Return each line of the material below that contains the string "autoBeamOff".

Dataset excerpts
..........
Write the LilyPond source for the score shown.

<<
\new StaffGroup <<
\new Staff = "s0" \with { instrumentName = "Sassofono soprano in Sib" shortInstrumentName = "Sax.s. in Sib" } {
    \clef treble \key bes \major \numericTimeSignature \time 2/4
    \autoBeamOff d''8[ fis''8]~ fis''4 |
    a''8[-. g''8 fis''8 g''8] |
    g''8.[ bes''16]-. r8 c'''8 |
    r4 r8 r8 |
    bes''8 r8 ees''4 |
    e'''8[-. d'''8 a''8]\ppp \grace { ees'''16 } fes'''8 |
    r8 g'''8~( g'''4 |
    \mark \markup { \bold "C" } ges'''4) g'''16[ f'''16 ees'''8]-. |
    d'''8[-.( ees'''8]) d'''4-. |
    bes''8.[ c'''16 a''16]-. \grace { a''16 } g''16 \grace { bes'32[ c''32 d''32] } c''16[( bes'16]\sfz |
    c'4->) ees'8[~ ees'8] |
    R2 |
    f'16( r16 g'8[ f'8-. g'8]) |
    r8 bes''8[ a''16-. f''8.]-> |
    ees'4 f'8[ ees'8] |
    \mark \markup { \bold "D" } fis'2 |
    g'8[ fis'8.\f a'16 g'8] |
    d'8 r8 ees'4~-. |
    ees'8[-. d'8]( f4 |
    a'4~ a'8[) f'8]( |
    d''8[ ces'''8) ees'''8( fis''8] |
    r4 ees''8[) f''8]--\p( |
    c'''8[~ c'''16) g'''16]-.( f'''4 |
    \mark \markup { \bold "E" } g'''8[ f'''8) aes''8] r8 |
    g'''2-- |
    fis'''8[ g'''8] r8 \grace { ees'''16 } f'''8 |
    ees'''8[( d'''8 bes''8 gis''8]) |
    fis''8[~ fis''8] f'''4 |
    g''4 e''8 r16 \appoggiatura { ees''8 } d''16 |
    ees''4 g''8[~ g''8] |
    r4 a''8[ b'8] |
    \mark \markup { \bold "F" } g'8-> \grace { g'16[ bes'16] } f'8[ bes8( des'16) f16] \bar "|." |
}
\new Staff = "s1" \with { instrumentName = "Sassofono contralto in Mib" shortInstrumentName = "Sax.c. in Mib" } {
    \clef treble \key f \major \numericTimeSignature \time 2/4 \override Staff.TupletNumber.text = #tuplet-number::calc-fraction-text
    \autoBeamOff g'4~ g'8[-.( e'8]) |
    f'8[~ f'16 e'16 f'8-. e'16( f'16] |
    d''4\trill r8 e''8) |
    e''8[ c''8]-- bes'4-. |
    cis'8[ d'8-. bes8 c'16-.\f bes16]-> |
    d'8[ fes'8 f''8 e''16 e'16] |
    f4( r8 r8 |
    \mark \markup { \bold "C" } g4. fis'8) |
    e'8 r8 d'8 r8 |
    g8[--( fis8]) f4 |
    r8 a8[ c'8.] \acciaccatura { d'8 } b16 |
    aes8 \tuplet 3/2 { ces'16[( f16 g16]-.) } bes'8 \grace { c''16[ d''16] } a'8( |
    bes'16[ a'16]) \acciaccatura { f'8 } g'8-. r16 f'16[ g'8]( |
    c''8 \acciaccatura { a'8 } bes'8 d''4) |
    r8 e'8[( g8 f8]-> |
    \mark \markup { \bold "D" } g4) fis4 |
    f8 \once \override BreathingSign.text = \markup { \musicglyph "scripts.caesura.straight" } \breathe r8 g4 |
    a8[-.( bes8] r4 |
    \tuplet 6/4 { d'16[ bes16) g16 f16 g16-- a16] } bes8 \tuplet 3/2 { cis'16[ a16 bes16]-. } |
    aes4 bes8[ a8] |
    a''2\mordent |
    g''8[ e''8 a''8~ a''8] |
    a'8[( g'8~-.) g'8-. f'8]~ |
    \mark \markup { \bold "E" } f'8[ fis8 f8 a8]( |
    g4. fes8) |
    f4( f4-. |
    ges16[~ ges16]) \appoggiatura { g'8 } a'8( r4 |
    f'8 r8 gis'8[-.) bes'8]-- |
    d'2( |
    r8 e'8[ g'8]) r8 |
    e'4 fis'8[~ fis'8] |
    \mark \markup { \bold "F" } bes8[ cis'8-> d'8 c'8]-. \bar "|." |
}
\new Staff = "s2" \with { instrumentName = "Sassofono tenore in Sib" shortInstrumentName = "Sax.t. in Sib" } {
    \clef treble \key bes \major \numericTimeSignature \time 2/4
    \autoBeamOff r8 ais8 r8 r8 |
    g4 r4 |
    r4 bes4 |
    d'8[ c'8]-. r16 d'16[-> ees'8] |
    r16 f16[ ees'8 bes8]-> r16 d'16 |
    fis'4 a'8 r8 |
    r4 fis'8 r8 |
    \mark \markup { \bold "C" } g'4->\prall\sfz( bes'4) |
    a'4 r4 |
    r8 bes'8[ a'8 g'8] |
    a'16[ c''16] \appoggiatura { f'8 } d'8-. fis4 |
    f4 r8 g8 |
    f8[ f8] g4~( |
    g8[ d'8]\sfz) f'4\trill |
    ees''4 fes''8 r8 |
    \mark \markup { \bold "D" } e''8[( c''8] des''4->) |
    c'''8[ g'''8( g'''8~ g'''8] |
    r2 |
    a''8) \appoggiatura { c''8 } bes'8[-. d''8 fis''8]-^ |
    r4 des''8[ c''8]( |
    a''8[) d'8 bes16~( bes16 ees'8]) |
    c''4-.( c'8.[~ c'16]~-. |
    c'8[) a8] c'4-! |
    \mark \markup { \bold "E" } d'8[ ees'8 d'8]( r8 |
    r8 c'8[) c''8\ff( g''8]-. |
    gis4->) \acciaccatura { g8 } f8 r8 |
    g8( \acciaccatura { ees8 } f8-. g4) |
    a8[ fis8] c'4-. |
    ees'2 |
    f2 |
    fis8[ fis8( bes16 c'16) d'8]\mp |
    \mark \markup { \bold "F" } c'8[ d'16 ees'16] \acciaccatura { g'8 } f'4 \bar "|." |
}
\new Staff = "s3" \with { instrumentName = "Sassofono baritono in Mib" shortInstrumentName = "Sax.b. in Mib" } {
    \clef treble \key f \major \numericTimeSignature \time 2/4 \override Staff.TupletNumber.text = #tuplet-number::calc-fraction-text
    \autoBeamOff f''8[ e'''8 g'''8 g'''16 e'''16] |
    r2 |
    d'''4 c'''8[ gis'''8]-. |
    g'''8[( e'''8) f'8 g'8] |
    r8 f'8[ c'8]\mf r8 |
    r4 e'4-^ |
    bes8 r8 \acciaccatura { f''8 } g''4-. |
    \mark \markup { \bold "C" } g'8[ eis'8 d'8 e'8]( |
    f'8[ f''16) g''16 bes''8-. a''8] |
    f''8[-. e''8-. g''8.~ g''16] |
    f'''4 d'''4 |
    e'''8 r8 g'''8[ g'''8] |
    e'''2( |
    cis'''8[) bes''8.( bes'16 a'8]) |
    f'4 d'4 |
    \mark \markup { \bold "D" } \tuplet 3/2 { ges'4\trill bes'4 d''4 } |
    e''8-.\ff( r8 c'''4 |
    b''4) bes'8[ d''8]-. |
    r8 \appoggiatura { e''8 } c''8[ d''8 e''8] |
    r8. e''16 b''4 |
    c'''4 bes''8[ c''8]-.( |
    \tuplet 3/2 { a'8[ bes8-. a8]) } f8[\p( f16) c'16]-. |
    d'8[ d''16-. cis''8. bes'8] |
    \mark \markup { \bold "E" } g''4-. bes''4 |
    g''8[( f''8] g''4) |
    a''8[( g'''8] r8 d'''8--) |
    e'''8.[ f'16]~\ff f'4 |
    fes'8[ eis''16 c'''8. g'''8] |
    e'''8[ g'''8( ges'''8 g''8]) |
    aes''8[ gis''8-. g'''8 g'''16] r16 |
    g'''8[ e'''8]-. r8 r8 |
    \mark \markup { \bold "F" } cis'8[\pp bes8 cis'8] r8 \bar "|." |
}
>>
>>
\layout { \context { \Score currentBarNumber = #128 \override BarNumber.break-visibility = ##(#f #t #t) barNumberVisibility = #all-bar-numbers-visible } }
..........
**Written response**:
    \autoBeamOff d''8[ fis''8]~ fis''4 |
    \autoBeamOff g'4~ g'8[-.( e'8]) |
    \autoBeamOff r8 ais8 r8 r8 |
    \autoBeamOff f''8[ e'''8 g'''8 g'''16 e'''16] |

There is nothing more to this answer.